Dataset excerpt:
********************

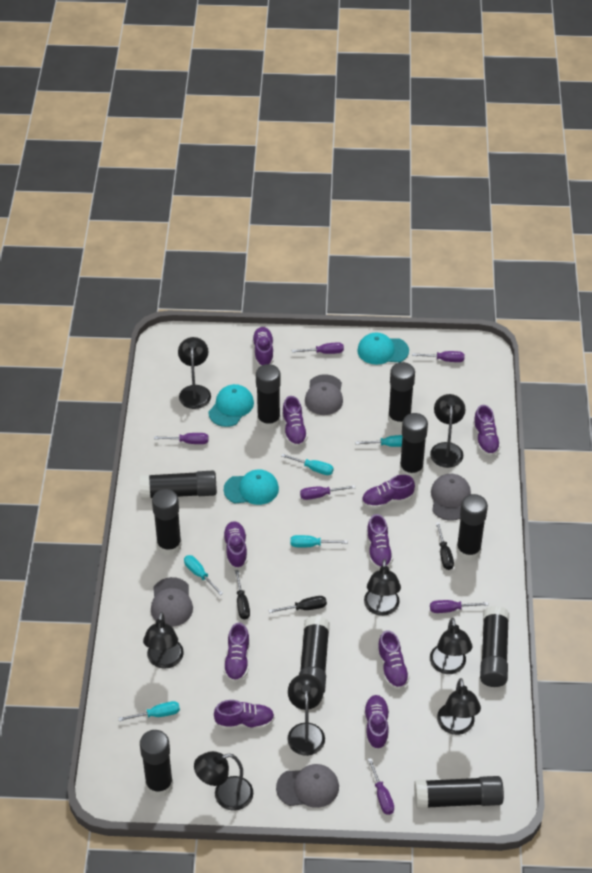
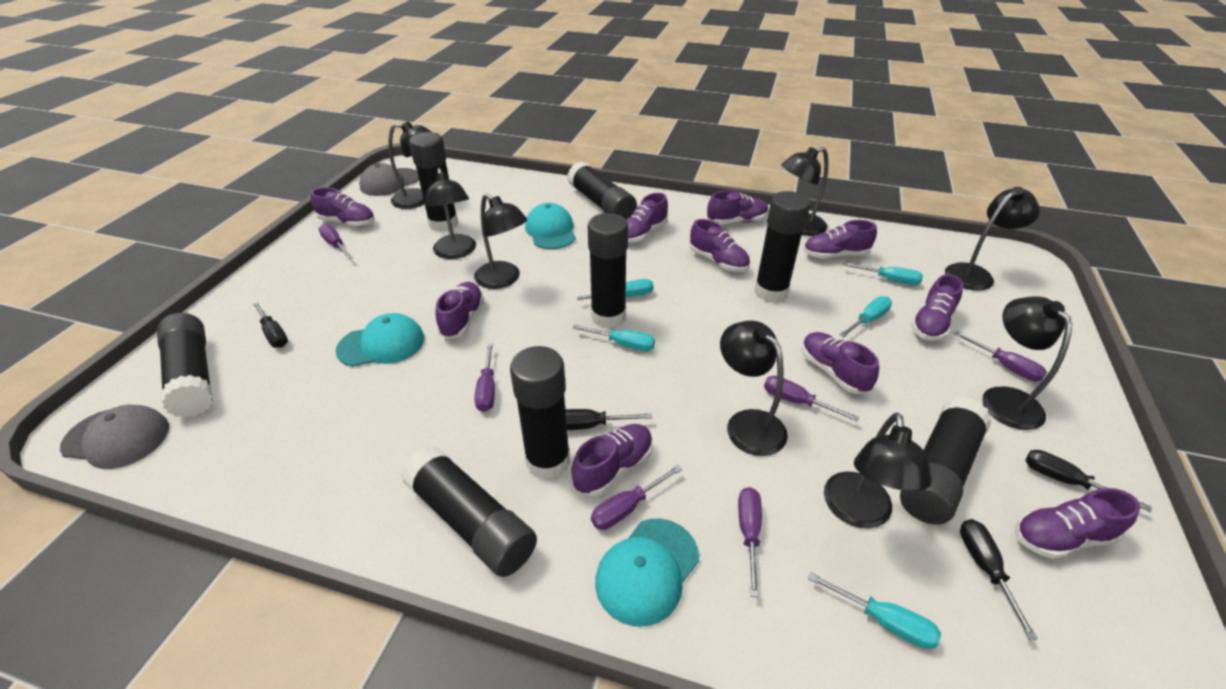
black glue stick: 10 -> 8
black screwdriver: 3 -> 4
grey cap: 4 -> 2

********************

What you are asked to do: The answer is each line in which the word "black" occurs, copied from the material above.

Task solution:
black glue stick: 10 -> 8
black screwdriver: 3 -> 4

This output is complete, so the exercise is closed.